Exercise prompt:
From the first line to the last, retype everything below exactly, minus the pictures.

Excerpted data:
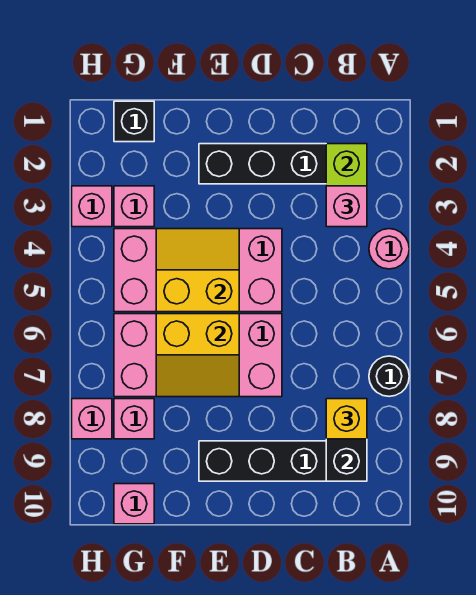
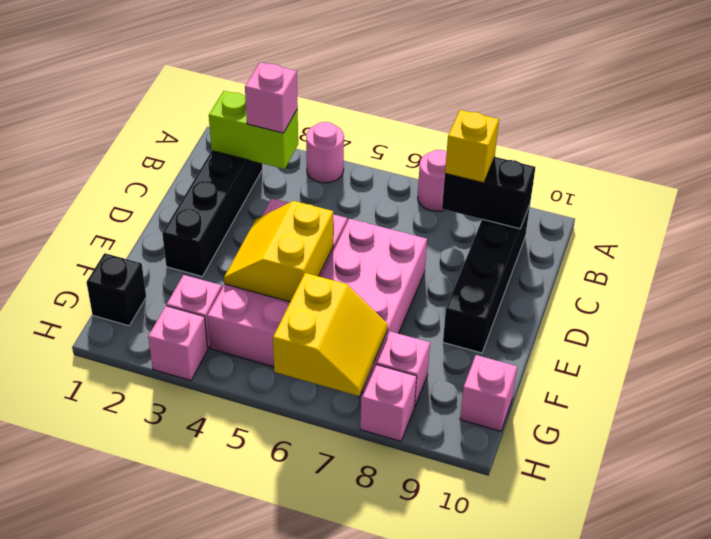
black round brick A7 level 1 -> pink round brick A7 level 1
yellow slope E6:F7 level 2 top 6 -> yellow slope G6:H7 level 2 top 6

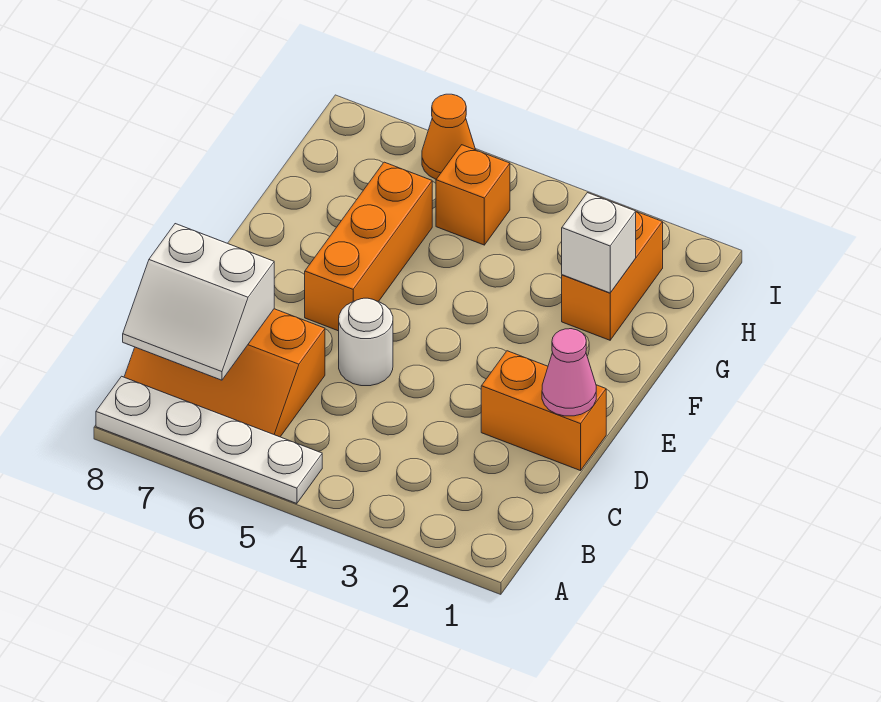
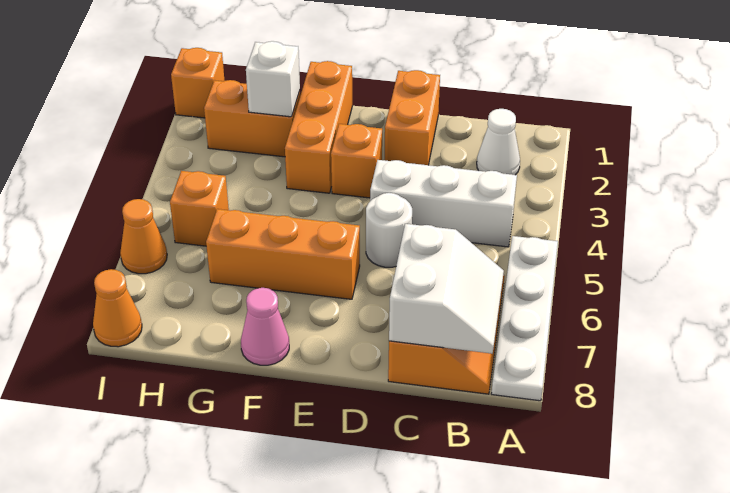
none -> white cone B2 level 1
none -> white brick B4:D4 level 1
pink cone D1 level 2 -> pink cone F8 level 1
none -> orange brick E3 level 1
none -> orange brick F1:F3 level 1
none -> orange brick I1 level 1
none -> orange cone I8 level 1

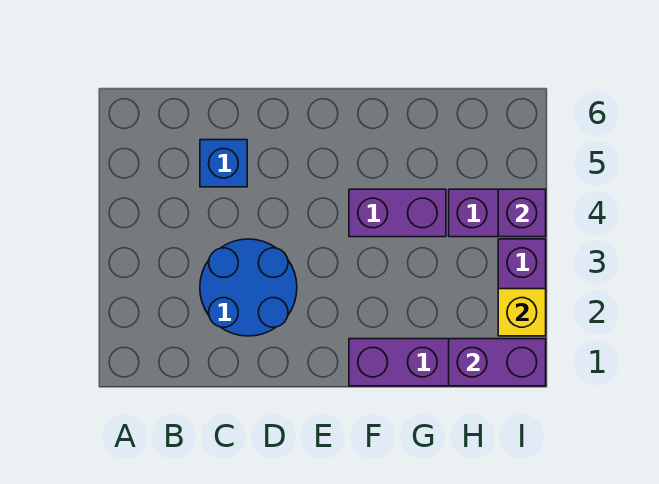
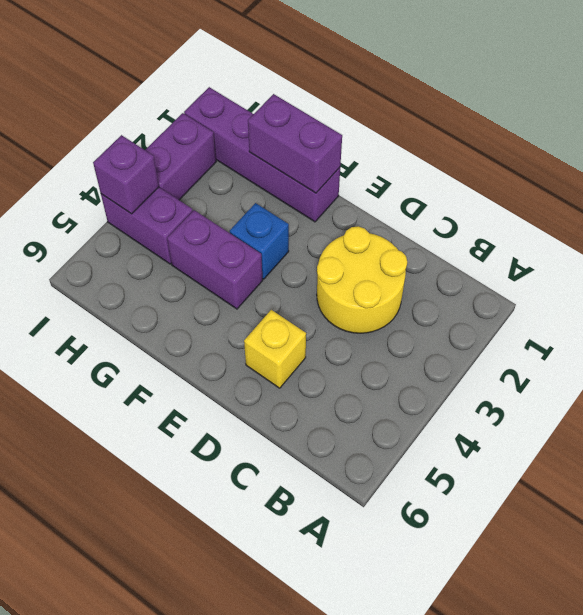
blue round brick C2:D3 level 1 -> yellow round brick C2:D3 level 1
blue brick C5 level 1 -> blue brick F3 level 1
purple brick H1:I1 level 2 -> purple brick F1:G1 level 2
yellow brick I2 level 2 -> yellow brick D5 level 1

Exercise output:
black round brick A7 level 1 -> pink round brick A7 level 1
yellow slope E6:F7 level 2 top 6 -> yellow slope G6:H7 level 2 top 6

none -> white cone B2 level 1
none -> white brick B4:D4 level 1
pink cone D1 level 2 -> pink cone F8 level 1
none -> orange brick E3 level 1
none -> orange brick F1:F3 level 1
none -> orange brick I1 level 1
none -> orange cone I8 level 1

blue round brick C2:D3 level 1 -> yellow round brick C2:D3 level 1
blue brick C5 level 1 -> blue brick F3 level 1
purple brick H1:I1 level 2 -> purple brick F1:G1 level 2
yellow brick I2 level 2 -> yellow brick D5 level 1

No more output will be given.